Your task:
Reproduce verbatim only the lines from the one containing "TFT: ST7789 -> ST7735" through the last line below, both included.

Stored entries

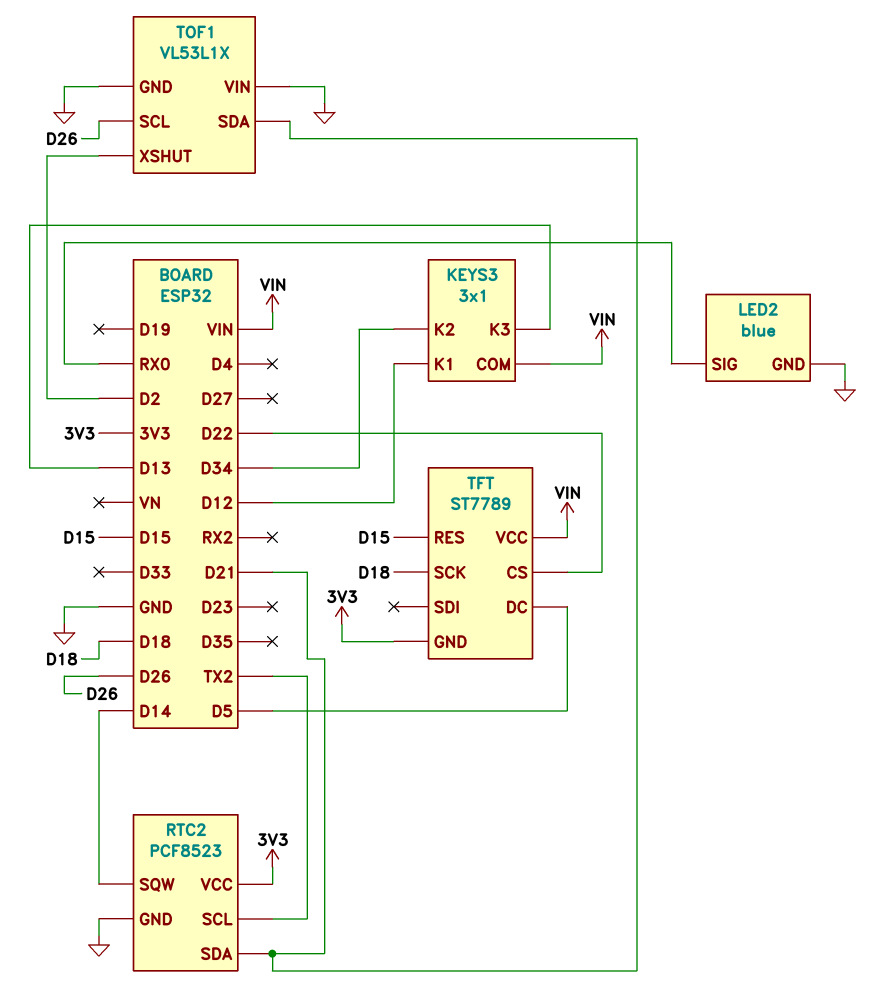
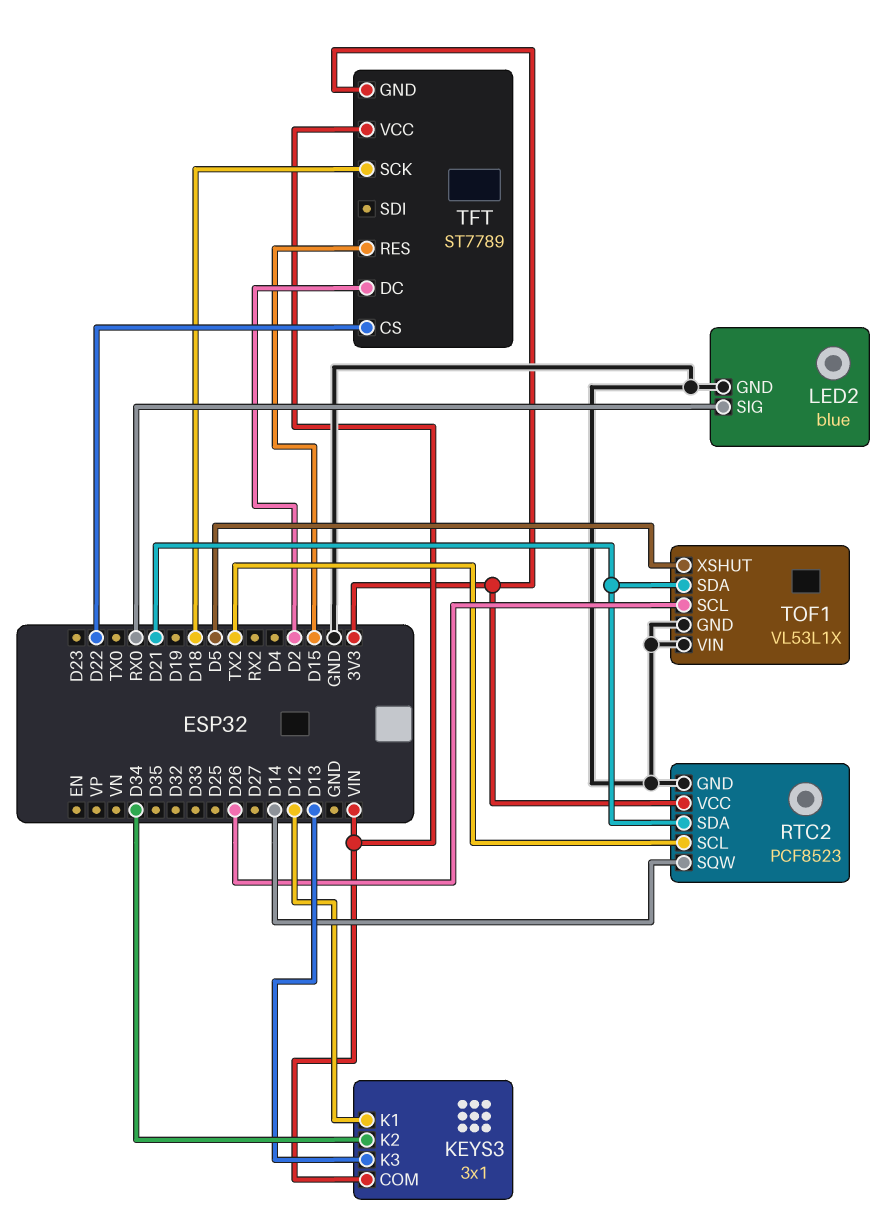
TFT pin DC: D5 -> D2
TOF1 pin XSHUT: D2 -> D5

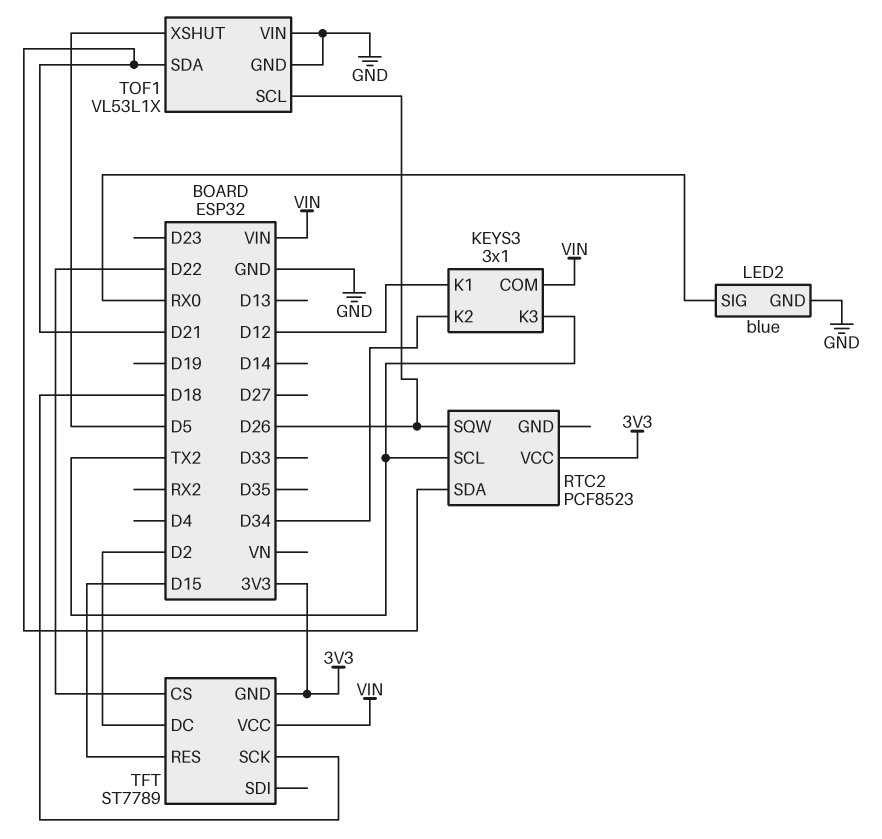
KEYS3 pin K3: D13 -> TX2
RTC2 pin GND: GND -> none
RTC2 pin SQW: D14 -> D26

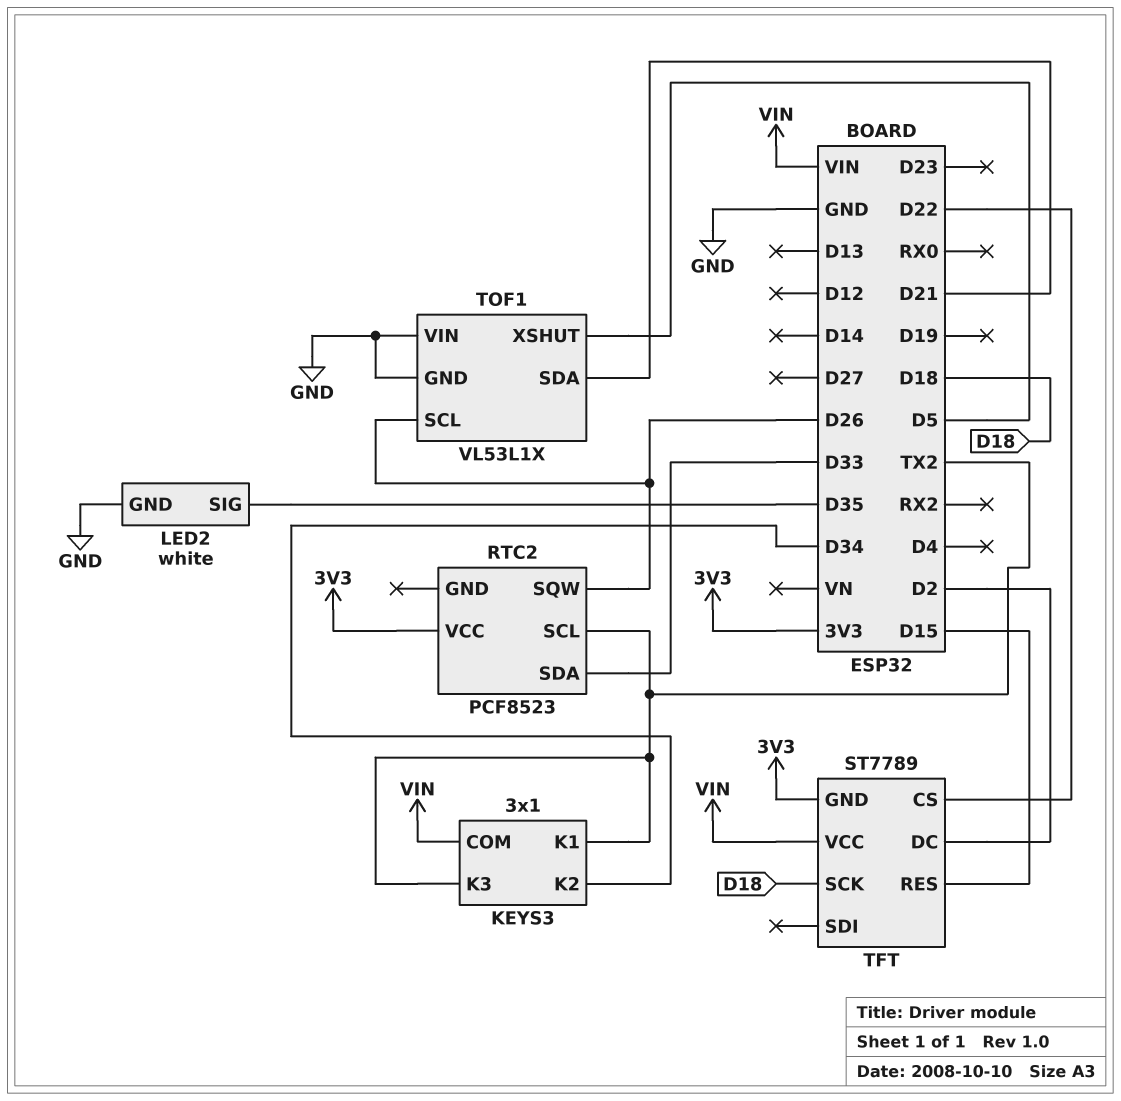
KEYS3 pin K1: D12 -> TX2
LED2: blue -> white
LED2 pin SIG: RX0 -> D35
RTC2 pin SDA: D21 -> D33

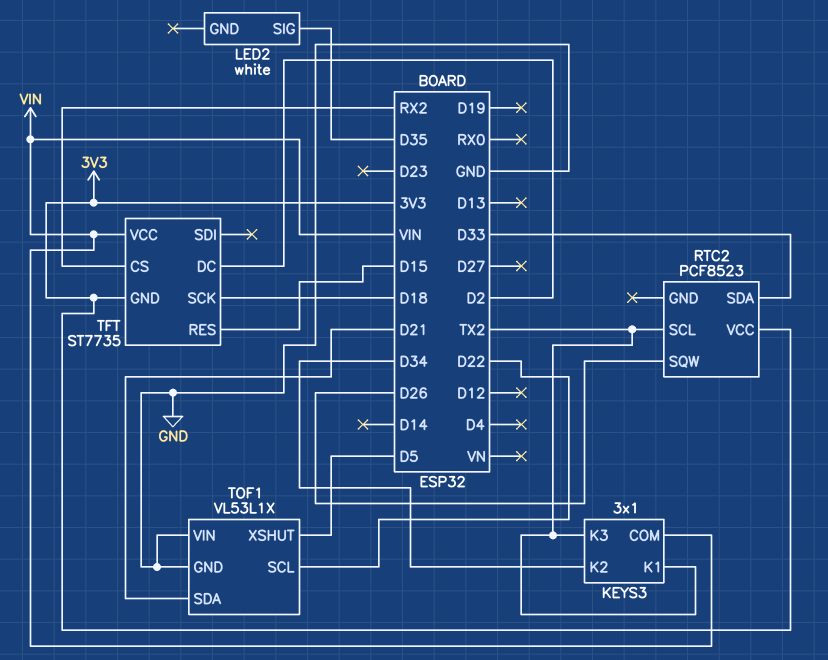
LED2 pin GND: GND -> none
TFT: ST7789 -> ST7735
TFT pin CS: D22 -> RX2
TOF1 pin SCL: D26 -> D22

Response below:
TFT: ST7789 -> ST7735
TFT pin CS: D22 -> RX2
TOF1 pin SCL: D26 -> D22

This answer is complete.